Task requirements: For the entries below, the expected answer is the line with "P1 pin 1: GND -> VDD", the line with "R112: none -> 10k (OUT, VC)", and every line between them, exactly as written, and nothing more.

◆ ◆ ◆ ◆

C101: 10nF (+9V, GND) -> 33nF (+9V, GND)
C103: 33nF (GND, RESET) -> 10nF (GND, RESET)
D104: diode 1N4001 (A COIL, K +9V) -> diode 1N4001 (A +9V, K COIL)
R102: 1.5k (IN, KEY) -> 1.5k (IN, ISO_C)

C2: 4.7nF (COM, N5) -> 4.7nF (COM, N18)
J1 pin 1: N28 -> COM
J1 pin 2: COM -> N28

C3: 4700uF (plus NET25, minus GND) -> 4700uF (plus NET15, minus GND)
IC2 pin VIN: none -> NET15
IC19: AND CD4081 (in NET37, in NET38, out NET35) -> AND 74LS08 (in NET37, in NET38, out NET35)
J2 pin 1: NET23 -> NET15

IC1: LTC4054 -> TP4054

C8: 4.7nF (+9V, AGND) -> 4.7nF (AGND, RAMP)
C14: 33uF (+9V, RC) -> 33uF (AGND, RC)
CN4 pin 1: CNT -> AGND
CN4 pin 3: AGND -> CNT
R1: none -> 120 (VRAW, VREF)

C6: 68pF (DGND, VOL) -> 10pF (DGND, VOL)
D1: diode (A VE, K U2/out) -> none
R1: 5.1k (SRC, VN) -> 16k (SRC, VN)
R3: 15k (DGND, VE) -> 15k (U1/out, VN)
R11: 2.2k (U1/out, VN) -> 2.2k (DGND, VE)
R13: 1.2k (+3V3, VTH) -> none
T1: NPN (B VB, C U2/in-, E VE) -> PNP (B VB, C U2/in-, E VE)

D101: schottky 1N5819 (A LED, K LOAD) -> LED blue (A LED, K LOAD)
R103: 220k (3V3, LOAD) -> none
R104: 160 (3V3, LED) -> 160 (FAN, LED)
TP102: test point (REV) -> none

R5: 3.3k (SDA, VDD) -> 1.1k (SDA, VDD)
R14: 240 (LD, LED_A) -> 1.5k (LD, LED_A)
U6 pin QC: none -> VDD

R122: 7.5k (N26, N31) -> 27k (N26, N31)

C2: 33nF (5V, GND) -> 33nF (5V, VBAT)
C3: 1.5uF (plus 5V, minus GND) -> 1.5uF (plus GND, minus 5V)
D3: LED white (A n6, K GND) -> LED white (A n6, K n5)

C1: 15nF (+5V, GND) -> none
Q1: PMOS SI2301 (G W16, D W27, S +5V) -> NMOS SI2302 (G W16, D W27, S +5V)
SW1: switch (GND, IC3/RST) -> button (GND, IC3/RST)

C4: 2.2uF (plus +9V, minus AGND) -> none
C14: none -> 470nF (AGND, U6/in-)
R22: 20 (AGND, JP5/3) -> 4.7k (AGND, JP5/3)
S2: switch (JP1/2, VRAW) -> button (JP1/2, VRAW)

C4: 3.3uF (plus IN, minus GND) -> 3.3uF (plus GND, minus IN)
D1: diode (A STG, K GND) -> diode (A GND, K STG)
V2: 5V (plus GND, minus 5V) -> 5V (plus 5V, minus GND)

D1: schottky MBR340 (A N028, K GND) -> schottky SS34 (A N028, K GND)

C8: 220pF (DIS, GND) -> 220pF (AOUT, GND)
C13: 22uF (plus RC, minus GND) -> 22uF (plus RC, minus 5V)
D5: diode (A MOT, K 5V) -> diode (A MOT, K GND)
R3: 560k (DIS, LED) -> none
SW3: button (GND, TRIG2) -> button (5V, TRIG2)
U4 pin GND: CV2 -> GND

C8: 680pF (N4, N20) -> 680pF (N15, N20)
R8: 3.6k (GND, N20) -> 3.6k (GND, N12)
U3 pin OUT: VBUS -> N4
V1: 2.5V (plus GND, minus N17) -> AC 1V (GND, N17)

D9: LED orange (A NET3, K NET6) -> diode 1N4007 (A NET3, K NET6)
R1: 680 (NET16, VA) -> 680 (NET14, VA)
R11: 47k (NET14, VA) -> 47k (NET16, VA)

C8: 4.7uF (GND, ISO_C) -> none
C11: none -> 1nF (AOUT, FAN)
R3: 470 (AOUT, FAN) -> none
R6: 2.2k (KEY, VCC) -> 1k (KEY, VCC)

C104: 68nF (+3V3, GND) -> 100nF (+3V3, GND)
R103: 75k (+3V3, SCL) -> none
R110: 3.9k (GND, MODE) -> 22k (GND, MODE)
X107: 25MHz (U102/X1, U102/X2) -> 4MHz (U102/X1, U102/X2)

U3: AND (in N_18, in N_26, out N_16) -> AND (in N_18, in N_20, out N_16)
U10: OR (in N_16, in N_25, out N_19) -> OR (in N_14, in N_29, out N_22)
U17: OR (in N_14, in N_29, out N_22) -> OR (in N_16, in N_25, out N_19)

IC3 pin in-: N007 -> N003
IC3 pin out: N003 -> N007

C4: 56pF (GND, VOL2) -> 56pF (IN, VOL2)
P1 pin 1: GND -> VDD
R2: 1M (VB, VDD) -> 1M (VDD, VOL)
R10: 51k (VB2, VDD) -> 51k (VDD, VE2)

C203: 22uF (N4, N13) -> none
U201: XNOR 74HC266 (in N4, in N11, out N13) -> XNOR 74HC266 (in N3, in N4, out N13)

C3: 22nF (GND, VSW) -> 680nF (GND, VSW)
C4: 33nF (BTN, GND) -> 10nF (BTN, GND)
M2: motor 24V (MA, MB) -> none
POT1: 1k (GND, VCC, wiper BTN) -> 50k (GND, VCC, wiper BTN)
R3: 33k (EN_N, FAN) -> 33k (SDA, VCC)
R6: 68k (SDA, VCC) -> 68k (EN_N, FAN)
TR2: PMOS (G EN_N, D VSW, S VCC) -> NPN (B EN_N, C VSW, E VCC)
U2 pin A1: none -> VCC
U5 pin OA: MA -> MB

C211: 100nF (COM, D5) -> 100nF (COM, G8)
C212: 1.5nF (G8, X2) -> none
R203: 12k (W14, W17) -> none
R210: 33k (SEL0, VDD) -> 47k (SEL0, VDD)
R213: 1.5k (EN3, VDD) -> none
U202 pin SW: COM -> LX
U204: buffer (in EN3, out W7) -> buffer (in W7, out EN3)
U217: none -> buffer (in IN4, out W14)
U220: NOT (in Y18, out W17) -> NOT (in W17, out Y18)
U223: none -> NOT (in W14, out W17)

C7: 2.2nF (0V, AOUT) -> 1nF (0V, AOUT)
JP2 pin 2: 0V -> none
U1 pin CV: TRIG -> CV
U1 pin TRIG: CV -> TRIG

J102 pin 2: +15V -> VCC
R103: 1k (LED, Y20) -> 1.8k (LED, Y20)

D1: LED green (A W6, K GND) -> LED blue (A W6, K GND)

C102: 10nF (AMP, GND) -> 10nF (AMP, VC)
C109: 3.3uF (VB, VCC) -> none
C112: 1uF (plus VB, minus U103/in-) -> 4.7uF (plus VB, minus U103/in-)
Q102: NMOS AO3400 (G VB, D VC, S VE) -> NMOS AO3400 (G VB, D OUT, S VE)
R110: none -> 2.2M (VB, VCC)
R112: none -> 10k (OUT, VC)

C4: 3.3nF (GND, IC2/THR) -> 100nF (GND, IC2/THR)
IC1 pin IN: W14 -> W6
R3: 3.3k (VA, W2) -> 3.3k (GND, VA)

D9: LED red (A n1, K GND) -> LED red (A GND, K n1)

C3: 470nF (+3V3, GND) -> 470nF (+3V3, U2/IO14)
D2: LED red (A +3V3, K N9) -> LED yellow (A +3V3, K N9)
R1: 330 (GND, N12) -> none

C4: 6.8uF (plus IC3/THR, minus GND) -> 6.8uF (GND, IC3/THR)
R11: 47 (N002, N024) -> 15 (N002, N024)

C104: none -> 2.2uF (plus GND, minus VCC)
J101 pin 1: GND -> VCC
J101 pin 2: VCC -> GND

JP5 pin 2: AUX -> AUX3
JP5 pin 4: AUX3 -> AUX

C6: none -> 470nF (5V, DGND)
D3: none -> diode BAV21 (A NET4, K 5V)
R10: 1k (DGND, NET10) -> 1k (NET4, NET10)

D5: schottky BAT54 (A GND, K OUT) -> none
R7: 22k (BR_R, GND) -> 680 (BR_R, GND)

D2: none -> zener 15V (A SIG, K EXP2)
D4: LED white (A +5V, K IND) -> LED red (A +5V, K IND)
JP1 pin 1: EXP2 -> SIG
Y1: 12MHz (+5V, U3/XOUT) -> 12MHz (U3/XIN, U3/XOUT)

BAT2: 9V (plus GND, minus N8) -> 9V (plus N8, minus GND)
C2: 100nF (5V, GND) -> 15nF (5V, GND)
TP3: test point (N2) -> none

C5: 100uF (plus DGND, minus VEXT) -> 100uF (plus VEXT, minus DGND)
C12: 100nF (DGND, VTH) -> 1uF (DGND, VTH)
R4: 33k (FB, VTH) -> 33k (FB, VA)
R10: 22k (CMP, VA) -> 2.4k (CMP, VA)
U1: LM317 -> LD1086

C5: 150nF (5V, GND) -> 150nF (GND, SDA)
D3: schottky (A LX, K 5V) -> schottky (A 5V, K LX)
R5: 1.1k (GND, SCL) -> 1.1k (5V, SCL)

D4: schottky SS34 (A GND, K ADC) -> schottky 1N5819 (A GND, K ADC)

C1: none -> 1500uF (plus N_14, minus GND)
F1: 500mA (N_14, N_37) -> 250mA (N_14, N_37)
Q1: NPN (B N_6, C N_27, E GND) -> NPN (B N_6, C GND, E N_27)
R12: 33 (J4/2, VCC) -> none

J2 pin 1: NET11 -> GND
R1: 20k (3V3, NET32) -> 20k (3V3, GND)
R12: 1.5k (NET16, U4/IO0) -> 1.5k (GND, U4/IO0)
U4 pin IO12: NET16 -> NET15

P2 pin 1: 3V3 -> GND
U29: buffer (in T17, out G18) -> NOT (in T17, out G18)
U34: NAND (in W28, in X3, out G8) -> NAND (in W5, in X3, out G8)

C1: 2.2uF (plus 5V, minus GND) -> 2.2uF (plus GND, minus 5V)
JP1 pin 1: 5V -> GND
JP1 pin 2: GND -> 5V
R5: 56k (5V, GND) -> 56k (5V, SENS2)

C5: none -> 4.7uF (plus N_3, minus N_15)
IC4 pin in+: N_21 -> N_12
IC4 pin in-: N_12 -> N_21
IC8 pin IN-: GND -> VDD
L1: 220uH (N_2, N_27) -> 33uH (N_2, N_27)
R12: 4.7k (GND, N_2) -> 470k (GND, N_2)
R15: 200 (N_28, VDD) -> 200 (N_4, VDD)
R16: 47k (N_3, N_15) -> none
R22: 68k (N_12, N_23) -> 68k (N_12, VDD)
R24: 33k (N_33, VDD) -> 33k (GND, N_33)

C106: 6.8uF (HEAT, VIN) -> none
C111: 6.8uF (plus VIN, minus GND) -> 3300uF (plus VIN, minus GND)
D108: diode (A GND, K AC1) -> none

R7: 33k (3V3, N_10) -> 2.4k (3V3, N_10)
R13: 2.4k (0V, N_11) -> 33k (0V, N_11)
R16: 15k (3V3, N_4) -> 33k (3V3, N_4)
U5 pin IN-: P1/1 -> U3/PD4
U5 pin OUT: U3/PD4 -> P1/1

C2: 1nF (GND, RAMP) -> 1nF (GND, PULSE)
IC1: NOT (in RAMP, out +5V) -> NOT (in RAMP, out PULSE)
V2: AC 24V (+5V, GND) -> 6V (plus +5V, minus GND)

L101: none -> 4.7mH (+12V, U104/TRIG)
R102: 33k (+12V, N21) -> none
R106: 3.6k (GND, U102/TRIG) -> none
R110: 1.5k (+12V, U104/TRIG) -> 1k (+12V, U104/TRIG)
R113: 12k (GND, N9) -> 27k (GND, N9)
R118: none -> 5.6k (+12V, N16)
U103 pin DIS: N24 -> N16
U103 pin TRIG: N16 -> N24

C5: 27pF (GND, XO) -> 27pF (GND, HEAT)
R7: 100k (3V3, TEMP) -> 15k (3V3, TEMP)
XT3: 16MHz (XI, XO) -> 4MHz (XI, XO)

◆ ◆ ◆ ◆

Response area:
P1 pin 1: GND -> VDD
R2: 1M (VB, VDD) -> 1M (VDD, VOL)
R10: 51k (VB2, VDD) -> 51k (VDD, VE2)

C203: 22uF (N4, N13) -> none
U201: XNOR 74HC266 (in N4, in N11, out N13) -> XNOR 74HC266 (in N3, in N4, out N13)

C3: 22nF (GND, VSW) -> 680nF (GND, VSW)
C4: 33nF (BTN, GND) -> 10nF (BTN, GND)
M2: motor 24V (MA, MB) -> none
POT1: 1k (GND, VCC, wiper BTN) -> 50k (GND, VCC, wiper BTN)
R3: 33k (EN_N, FAN) -> 33k (SDA, VCC)
R6: 68k (SDA, VCC) -> 68k (EN_N, FAN)
TR2: PMOS (G EN_N, D VSW, S VCC) -> NPN (B EN_N, C VSW, E VCC)
U2 pin A1: none -> VCC
U5 pin OA: MA -> MB

C211: 100nF (COM, D5) -> 100nF (COM, G8)
C212: 1.5nF (G8, X2) -> none
R203: 12k (W14, W17) -> none
R210: 33k (SEL0, VDD) -> 47k (SEL0, VDD)
R213: 1.5k (EN3, VDD) -> none
U202 pin SW: COM -> LX
U204: buffer (in EN3, out W7) -> buffer (in W7, out EN3)
U217: none -> buffer (in IN4, out W14)
U220: NOT (in Y18, out W17) -> NOT (in W17, out Y18)
U223: none -> NOT (in W14, out W17)

C7: 2.2nF (0V, AOUT) -> 1nF (0V, AOUT)
JP2 pin 2: 0V -> none
U1 pin CV: TRIG -> CV
U1 pin TRIG: CV -> TRIG

J102 pin 2: +15V -> VCC
R103: 1k (LED, Y20) -> 1.8k (LED, Y20)

D1: LED green (A W6, K GND) -> LED blue (A W6, K GND)

C102: 10nF (AMP, GND) -> 10nF (AMP, VC)
C109: 3.3uF (VB, VCC) -> none
C112: 1uF (plus VB, minus U103/in-) -> 4.7uF (plus VB, minus U103/in-)
Q102: NMOS AO3400 (G VB, D VC, S VE) -> NMOS AO3400 (G VB, D OUT, S VE)
R110: none -> 2.2M (VB, VCC)
R112: none -> 10k (OUT, VC)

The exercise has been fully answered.